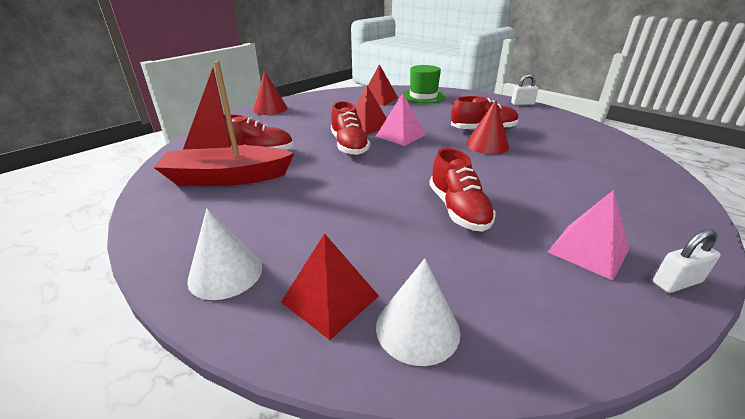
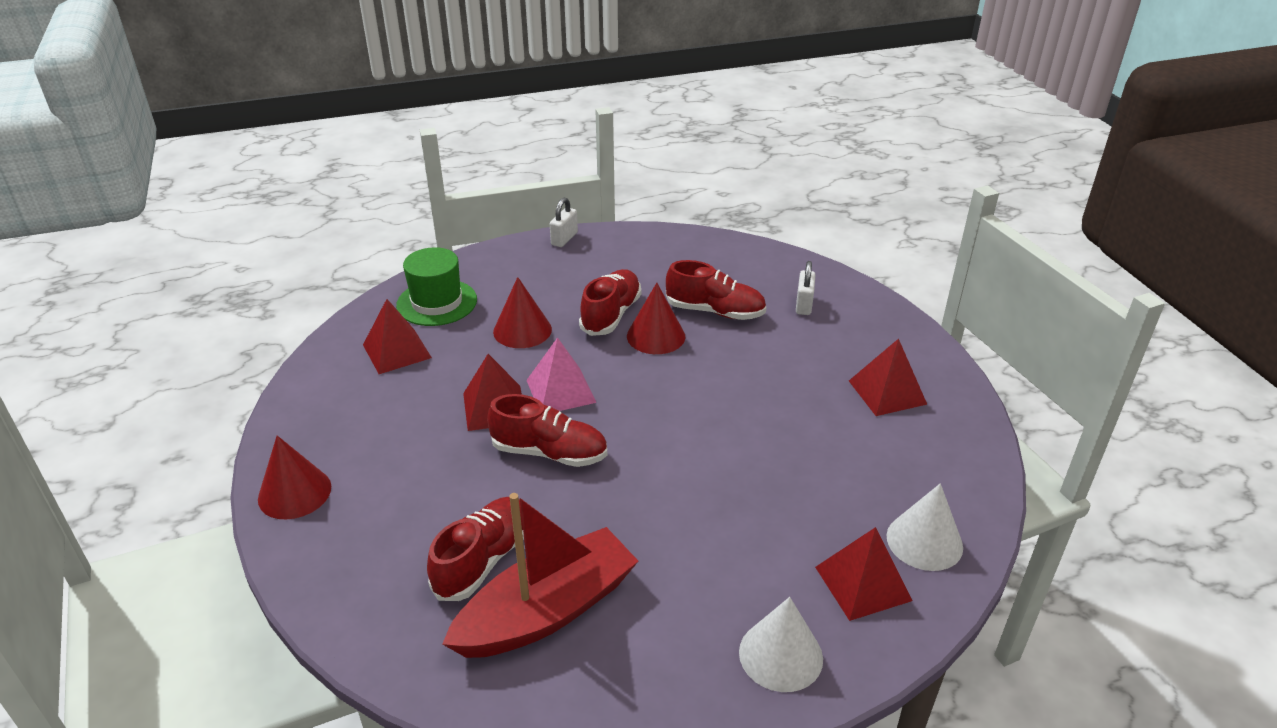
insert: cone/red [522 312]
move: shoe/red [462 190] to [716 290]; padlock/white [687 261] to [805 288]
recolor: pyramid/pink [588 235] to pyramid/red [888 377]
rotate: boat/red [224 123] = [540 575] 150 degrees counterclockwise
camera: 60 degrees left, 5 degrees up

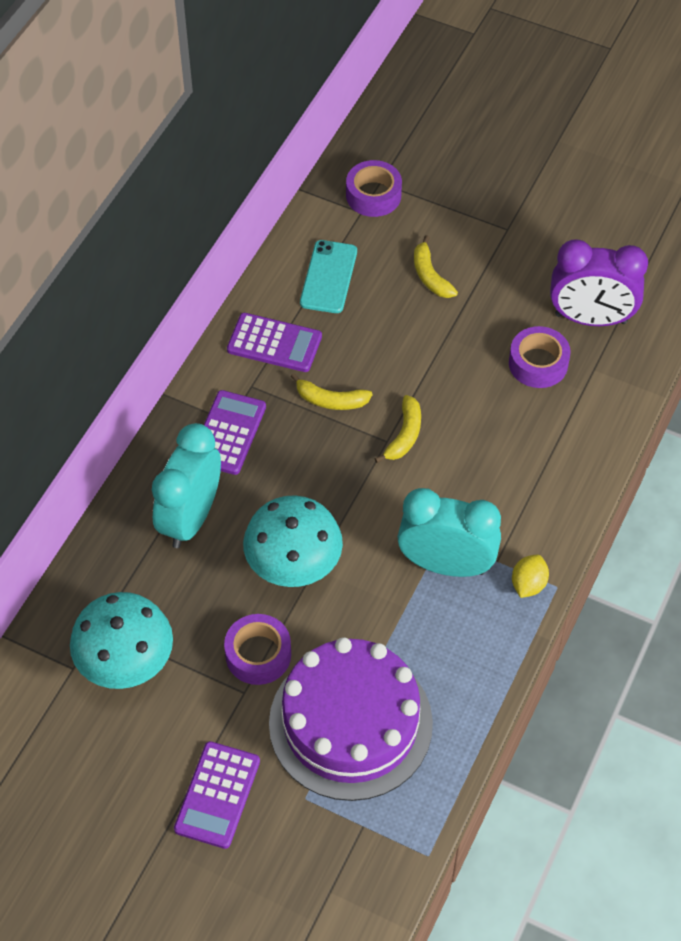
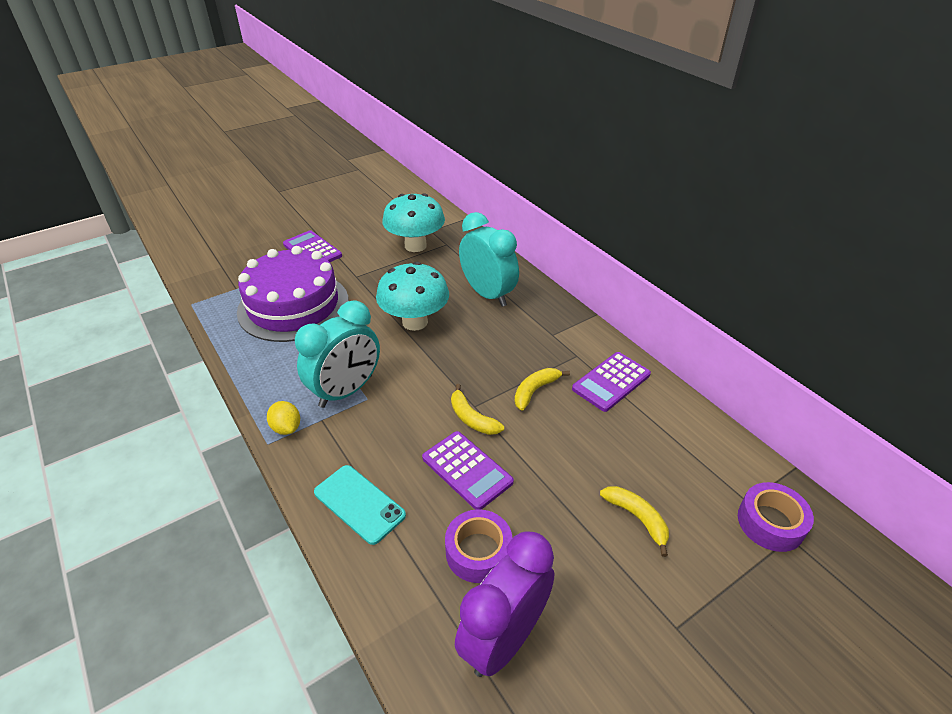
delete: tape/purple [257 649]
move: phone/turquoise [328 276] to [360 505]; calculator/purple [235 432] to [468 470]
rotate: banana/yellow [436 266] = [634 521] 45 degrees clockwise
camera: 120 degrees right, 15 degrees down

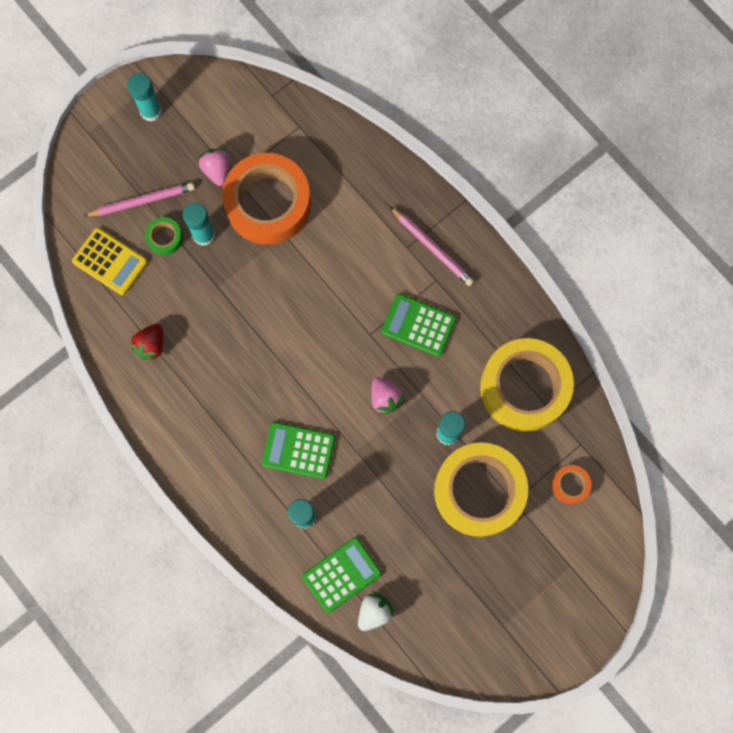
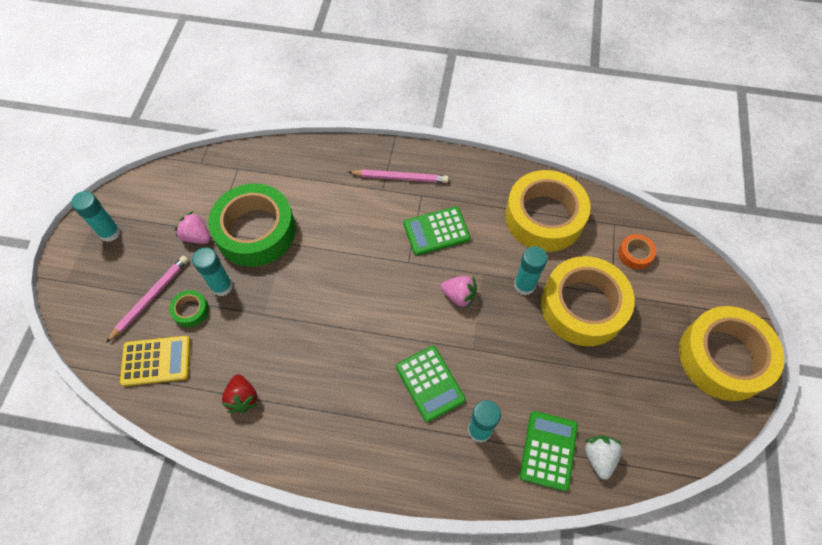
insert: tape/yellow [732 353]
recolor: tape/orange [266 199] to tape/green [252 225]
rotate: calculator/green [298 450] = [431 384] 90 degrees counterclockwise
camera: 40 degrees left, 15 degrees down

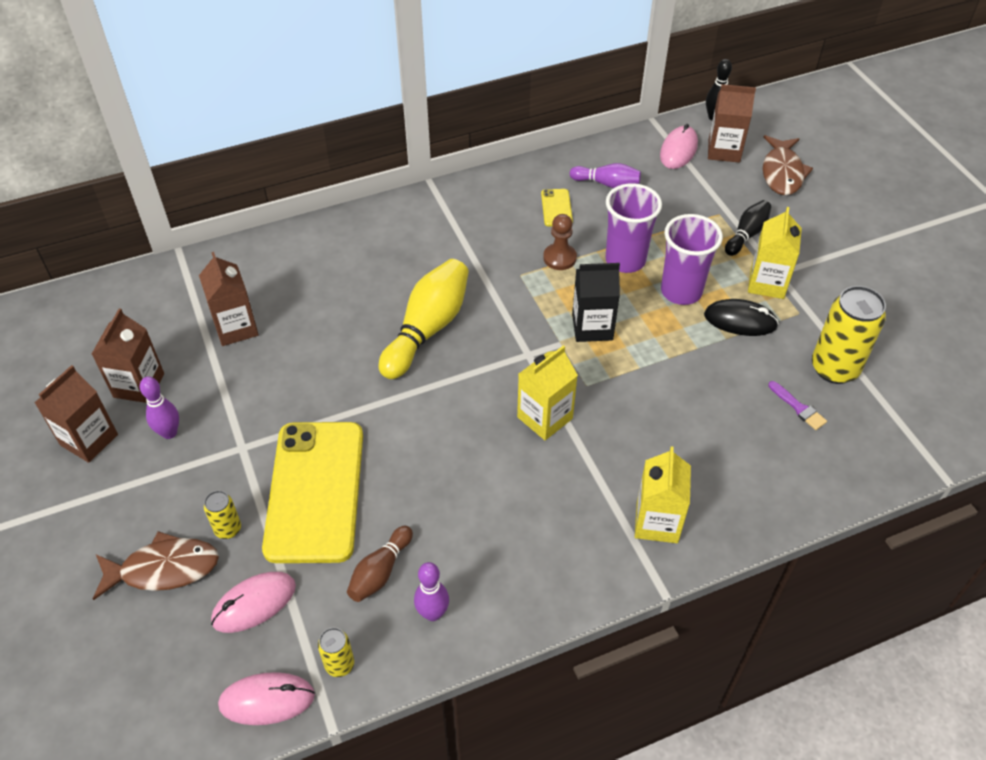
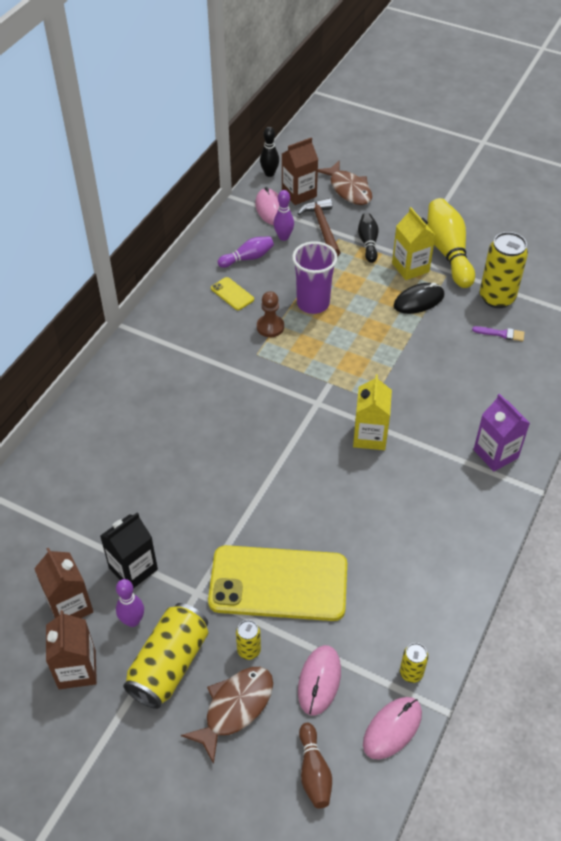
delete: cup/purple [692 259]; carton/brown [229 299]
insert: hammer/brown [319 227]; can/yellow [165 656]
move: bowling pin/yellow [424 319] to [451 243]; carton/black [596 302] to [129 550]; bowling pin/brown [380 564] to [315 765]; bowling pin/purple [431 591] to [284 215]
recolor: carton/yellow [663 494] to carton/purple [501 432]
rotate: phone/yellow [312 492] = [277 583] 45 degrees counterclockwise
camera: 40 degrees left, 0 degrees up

++++

▶ Aim of the exercise: Return each record as written, minus its images.

▶ Written answer:
insert: cone/red [522 312]
move: shoe/red [462 190] to [716 290]; padlock/white [687 261] to [805 288]
recolor: pyramid/pink [588 235] to pyramid/red [888 377]
rotate: boat/red [224 123] = [540 575] 150 degrees counterclockwise
camera: 60 degrees left, 5 degrees up

delete: tape/purple [257 649]
move: phone/turquoise [328 276] to [360 505]; calculator/purple [235 432] to [468 470]
rotate: banana/yellow [436 266] = [634 521] 45 degrees clockwise
camera: 120 degrees right, 15 degrees down

insert: tape/yellow [732 353]
recolor: tape/orange [266 199] to tape/green [252 225]
rotate: calculator/green [298 450] = [431 384] 90 degrees counterclockwise
camera: 40 degrees left, 15 degrees down

delete: cup/purple [692 259]; carton/brown [229 299]
insert: hammer/brown [319 227]; can/yellow [165 656]
move: bowling pin/yellow [424 319] to [451 243]; carton/black [596 302] to [129 550]; bowling pin/brown [380 564] to [315 765]; bowling pin/purple [431 591] to [284 215]
recolor: carton/yellow [663 494] to carton/purple [501 432]
rotate: phone/yellow [312 492] = [277 583] 45 degrees counterclockwise
camera: 40 degrees left, 0 degrees up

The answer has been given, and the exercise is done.